*** Task material ***

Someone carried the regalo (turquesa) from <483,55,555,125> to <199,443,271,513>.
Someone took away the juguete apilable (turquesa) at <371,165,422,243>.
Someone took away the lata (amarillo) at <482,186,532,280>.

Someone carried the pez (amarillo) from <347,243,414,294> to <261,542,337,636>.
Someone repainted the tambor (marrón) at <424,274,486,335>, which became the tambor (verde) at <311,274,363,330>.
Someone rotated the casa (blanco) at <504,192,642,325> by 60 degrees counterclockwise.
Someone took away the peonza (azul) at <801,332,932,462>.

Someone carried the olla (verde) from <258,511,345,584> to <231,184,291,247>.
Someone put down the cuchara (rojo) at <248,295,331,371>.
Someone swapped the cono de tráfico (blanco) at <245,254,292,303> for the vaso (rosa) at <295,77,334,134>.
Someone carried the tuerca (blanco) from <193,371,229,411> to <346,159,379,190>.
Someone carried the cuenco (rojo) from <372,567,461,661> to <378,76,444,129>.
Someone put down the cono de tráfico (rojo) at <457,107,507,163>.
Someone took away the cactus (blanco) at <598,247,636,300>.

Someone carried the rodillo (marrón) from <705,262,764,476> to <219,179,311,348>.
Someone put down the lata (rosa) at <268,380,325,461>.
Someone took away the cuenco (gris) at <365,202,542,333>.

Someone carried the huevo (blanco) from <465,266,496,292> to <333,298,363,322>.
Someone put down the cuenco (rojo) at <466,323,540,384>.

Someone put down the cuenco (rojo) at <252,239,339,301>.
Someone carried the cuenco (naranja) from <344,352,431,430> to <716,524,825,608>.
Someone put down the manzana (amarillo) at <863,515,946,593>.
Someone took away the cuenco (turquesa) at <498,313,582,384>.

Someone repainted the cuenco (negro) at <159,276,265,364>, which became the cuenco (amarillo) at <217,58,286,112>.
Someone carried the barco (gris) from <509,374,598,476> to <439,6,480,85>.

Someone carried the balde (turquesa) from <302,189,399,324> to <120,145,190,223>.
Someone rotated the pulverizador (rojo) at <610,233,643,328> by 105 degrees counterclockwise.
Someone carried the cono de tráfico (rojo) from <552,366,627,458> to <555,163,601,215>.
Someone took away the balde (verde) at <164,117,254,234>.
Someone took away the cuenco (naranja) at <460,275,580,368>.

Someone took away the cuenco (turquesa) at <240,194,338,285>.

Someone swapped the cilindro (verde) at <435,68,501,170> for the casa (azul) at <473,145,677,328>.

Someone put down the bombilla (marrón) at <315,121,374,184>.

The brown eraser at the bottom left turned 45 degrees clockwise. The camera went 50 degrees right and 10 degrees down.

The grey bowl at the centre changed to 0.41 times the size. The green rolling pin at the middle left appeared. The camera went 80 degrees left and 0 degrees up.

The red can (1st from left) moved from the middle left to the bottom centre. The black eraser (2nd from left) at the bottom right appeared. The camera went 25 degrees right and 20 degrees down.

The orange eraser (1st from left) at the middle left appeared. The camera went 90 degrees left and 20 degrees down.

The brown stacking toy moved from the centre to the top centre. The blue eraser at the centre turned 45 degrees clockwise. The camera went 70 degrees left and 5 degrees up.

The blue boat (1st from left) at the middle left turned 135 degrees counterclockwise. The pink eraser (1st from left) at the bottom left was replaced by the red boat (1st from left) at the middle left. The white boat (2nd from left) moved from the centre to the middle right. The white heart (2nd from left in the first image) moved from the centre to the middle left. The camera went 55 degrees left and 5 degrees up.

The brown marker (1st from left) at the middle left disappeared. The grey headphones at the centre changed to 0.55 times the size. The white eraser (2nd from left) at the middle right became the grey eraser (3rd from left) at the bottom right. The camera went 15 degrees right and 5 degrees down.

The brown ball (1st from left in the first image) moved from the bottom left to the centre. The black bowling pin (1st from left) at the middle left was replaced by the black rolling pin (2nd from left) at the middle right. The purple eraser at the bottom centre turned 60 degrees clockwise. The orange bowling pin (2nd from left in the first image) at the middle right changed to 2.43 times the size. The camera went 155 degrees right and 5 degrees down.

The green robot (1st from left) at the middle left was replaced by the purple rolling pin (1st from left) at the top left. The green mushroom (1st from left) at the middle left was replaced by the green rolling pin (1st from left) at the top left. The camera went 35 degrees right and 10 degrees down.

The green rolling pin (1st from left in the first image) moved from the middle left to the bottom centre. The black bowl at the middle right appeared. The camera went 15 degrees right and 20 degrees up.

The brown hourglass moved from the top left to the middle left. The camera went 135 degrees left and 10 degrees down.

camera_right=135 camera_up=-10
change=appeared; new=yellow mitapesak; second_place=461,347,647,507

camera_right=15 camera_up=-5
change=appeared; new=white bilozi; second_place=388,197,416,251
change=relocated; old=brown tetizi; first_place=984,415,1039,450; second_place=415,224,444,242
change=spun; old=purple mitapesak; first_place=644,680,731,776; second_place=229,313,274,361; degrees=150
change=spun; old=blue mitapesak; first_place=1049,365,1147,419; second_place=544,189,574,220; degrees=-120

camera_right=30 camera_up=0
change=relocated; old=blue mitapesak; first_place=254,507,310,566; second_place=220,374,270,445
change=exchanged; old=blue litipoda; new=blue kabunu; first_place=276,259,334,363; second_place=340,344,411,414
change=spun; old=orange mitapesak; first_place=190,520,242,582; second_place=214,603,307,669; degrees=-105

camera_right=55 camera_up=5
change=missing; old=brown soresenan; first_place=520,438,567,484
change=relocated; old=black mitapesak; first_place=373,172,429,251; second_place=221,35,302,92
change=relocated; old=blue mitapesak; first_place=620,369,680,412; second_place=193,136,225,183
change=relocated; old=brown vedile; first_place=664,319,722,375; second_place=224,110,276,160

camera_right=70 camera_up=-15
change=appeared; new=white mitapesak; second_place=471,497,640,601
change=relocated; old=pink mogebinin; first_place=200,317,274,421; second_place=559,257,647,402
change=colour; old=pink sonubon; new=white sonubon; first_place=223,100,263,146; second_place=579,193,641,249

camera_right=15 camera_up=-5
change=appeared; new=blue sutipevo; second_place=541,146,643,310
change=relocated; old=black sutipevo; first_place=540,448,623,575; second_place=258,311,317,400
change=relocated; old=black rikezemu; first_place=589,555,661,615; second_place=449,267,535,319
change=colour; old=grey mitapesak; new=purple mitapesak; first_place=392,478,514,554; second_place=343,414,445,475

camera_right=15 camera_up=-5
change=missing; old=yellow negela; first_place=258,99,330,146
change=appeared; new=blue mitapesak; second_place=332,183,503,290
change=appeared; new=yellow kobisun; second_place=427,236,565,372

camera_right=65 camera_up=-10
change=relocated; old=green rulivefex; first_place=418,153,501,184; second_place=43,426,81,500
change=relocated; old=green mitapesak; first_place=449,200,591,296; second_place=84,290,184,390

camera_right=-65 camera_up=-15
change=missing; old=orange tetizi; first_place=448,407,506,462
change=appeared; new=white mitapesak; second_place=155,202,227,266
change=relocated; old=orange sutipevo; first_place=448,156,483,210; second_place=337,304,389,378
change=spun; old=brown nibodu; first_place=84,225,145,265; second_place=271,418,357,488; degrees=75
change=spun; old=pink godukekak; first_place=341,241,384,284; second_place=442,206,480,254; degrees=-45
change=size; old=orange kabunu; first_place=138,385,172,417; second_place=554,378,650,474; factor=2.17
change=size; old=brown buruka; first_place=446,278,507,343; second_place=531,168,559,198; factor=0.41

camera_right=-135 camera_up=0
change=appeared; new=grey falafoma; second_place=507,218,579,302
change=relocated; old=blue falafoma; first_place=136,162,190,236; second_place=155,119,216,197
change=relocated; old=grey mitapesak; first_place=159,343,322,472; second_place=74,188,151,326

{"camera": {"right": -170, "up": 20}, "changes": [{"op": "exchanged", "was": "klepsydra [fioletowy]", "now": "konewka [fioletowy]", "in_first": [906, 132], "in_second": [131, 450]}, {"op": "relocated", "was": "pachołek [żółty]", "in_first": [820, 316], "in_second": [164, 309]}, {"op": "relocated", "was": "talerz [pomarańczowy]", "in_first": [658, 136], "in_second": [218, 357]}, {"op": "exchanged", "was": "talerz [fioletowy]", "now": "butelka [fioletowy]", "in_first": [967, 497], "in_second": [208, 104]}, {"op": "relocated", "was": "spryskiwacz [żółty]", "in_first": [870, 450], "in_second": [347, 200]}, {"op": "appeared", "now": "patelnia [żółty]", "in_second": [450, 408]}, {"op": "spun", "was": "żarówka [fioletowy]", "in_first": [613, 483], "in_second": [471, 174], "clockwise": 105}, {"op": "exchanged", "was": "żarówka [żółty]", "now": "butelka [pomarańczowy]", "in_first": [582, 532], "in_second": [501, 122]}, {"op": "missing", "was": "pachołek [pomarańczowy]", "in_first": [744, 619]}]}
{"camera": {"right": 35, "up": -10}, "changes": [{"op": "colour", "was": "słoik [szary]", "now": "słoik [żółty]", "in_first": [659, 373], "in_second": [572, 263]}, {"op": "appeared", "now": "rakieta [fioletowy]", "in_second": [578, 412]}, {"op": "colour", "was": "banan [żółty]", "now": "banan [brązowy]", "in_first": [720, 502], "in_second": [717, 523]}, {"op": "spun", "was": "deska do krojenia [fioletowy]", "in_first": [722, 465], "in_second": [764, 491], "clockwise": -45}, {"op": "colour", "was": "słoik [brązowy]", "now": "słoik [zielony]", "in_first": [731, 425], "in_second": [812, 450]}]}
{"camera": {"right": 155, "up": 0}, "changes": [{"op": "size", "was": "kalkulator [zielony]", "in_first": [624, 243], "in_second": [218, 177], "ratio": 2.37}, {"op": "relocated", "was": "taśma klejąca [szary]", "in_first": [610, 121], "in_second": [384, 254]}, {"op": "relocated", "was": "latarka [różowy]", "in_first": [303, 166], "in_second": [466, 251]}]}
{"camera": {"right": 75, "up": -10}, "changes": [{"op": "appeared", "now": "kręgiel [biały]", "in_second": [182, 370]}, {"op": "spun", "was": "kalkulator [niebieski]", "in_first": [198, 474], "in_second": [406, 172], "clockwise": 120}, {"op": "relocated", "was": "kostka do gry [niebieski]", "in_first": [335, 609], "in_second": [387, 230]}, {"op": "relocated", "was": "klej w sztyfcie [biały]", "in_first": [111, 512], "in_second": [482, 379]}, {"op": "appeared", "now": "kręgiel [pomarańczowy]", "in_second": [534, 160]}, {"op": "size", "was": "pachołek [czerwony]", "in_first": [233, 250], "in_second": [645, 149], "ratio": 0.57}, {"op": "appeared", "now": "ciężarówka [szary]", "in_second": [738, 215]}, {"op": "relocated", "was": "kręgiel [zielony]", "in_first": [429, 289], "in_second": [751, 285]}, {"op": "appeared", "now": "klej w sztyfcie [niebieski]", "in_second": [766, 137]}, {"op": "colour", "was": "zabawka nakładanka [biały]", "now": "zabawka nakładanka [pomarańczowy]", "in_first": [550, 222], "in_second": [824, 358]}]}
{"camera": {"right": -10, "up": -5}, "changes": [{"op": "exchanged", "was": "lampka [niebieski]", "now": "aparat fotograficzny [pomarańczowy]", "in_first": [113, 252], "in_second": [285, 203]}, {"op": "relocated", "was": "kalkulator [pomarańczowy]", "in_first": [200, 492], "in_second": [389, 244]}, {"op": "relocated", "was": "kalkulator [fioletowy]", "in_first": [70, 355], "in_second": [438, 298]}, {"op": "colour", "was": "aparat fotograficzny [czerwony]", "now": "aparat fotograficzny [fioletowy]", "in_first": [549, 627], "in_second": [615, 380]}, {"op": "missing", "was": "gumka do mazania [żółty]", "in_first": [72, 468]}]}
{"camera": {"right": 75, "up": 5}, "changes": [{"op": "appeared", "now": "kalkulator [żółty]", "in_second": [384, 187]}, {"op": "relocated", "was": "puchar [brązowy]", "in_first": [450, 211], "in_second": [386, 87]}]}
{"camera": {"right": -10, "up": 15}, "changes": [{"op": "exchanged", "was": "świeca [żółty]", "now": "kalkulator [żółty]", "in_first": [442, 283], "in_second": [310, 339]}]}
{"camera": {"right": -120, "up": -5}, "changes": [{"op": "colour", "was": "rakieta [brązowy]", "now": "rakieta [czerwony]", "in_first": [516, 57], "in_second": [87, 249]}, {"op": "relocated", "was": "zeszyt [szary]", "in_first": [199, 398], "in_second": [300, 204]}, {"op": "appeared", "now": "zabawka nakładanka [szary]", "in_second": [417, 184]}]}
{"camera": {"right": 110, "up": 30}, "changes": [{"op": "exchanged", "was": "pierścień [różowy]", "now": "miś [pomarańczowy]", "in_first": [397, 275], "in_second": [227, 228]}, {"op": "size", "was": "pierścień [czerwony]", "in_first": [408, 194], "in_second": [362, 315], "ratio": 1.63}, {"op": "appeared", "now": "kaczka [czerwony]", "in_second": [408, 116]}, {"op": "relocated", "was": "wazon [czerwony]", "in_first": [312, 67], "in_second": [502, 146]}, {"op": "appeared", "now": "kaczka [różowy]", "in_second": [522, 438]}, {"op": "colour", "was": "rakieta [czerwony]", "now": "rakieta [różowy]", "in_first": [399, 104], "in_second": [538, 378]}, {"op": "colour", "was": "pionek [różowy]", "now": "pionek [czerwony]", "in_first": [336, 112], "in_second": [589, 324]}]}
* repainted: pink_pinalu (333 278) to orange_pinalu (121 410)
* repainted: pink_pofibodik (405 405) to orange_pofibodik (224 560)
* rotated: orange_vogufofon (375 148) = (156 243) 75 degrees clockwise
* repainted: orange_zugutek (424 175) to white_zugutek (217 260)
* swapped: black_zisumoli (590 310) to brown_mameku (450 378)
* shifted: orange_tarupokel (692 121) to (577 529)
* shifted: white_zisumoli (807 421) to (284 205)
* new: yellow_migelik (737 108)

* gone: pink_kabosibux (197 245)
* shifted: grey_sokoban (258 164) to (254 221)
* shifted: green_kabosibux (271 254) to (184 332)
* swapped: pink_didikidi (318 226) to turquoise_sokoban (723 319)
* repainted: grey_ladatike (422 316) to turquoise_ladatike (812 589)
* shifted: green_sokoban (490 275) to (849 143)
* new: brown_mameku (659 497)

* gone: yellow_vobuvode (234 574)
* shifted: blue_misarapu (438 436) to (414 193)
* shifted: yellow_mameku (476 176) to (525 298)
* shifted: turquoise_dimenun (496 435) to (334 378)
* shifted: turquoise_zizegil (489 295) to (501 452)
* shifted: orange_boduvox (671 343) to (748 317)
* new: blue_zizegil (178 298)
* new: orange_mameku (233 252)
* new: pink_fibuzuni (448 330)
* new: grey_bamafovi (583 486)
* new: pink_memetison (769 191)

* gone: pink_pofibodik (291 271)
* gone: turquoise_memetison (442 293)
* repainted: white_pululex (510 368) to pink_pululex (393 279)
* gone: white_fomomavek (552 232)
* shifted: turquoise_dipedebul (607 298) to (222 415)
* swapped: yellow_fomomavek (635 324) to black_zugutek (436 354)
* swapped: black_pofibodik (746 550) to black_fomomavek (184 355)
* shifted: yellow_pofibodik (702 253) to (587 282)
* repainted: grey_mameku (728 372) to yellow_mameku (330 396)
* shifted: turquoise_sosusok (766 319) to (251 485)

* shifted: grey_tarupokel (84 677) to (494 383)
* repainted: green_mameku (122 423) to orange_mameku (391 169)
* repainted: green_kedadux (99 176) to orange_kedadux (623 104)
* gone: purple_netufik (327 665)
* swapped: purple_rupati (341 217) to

*** End of Task material ***

> What the task asks:
Copy out the range of lines above starting at the line with "75 degrees clockwise" and ending at the line with "to (284 205)", exactly and including both.

> Written answer:
* rotated: orange_vogufofon (375 148) = (156 243) 75 degrees clockwise
* repainted: orange_zugutek (424 175) to white_zugutek (217 260)
* swapped: black_zisumoli (590 310) to brown_mameku (450 378)
* shifted: orange_tarupokel (692 121) to (577 529)
* shifted: white_zisumoli (807 421) to (284 205)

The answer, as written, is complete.